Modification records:
-- Opening Marker --

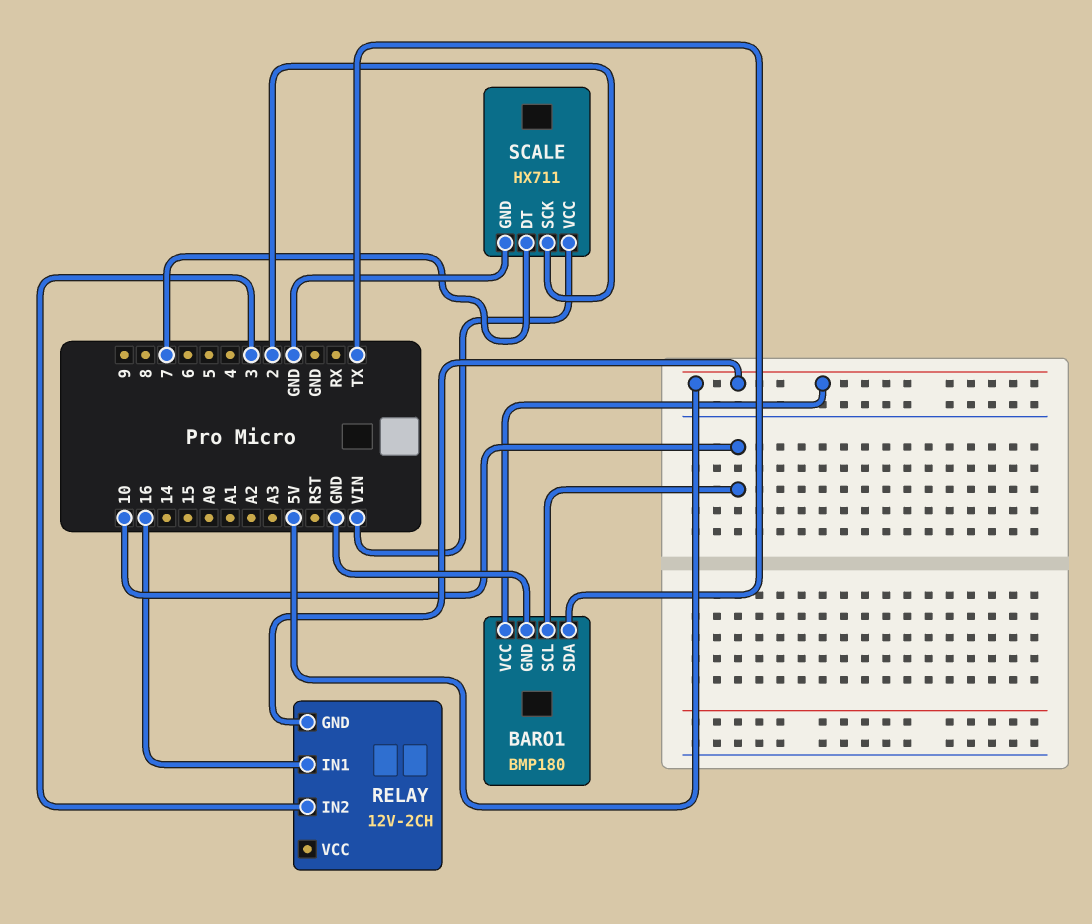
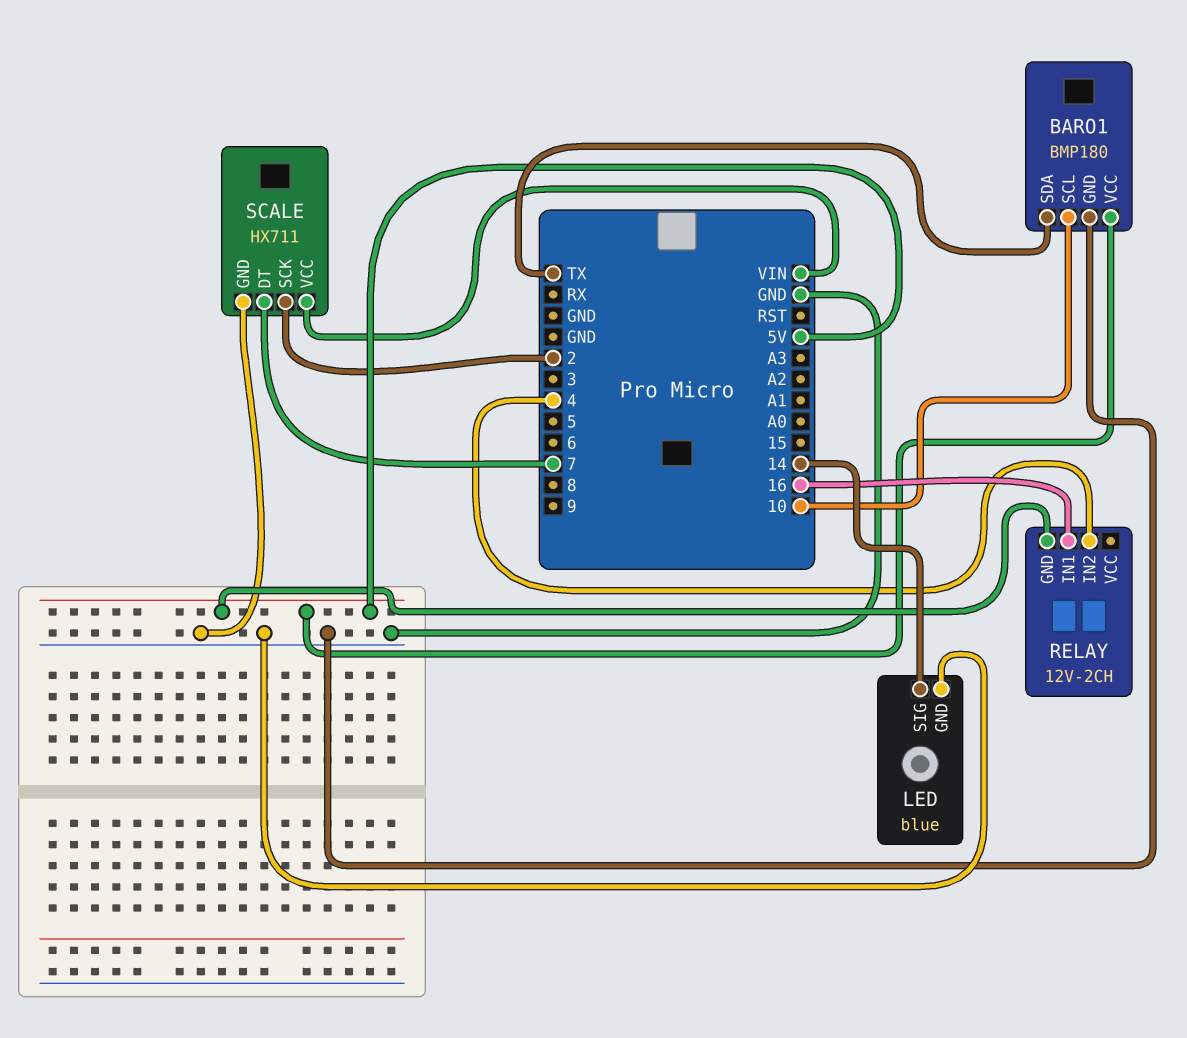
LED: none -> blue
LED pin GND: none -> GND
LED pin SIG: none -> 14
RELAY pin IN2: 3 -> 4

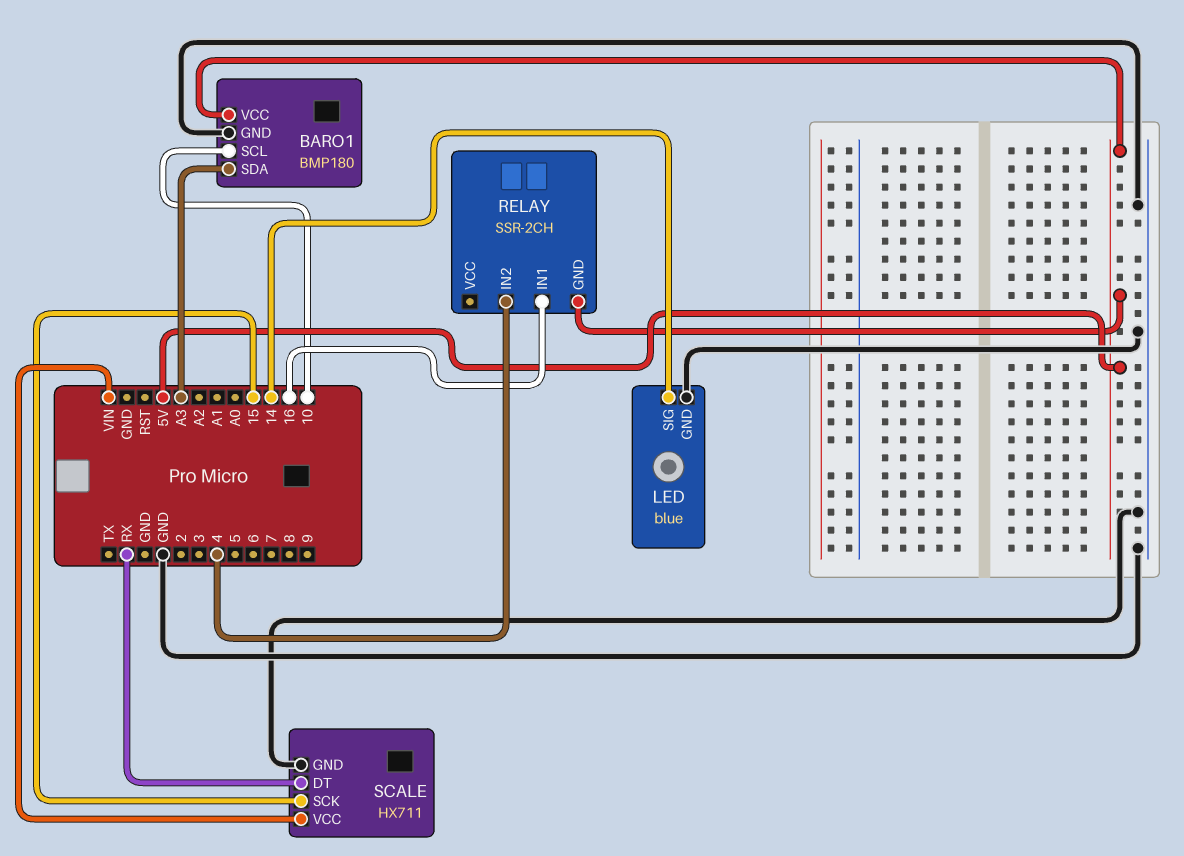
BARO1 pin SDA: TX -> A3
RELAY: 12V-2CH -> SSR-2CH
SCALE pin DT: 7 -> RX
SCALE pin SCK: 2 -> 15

-- Closing Marker --

Problem to solve: Lines holding the word "RELAY" are the answer; copy each one from the records above.

Answer to this task:
RELAY pin IN2: 3 -> 4
RELAY: 12V-2CH -> SSR-2CH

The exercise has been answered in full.